- **Exercise brief**
Read the entries below and pull out each line with the string "yellow".

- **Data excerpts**
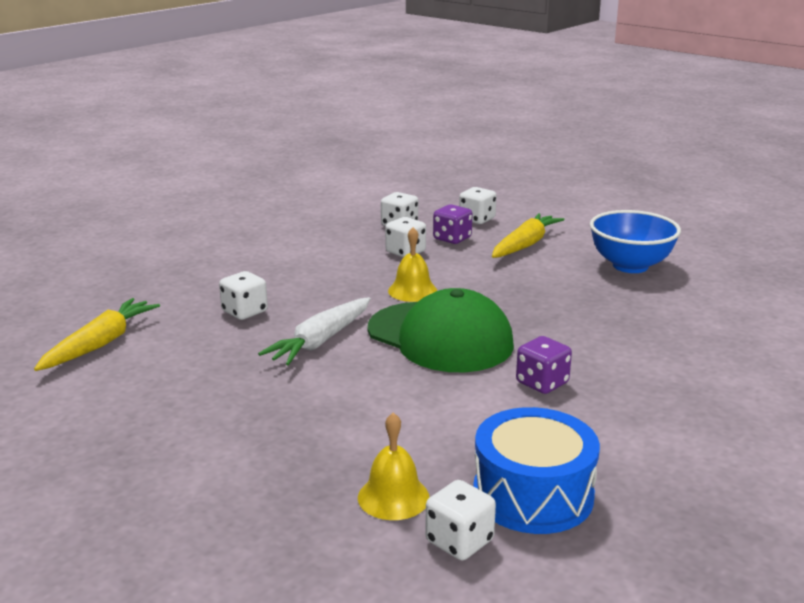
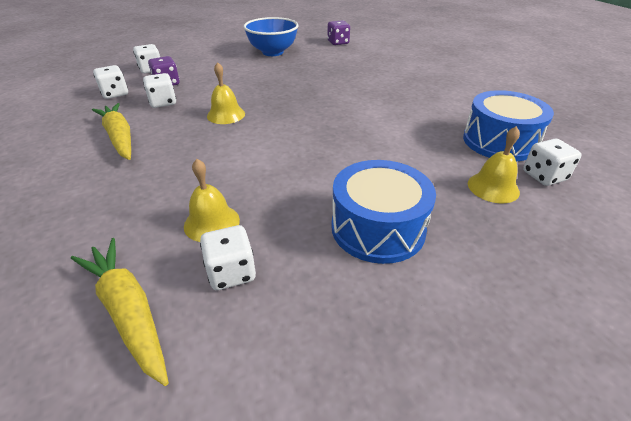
camera: 65 degrees left, 15 degrees up
(215, 342) = (211, 222): none -> yellow bell
(244, 312) = (170, 193): white dice -> white dice (231, 272)
(257, 427) = (378, 228): none -> blue drum
(320, 341) = (263, 167): white carrot -> none
(440, 337) = (302, 122): green cap -> none
(525, 245) = (209, 67): yellow carrot -> yellow carrot (119, 137)
(542, 383) = (383, 108): purple dice -> purple dice (338, 42)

- **Task solution**
(215, 342) = (211, 222): none -> yellow bell
(525, 245) = (209, 67): yellow carrot -> yellow carrot (119, 137)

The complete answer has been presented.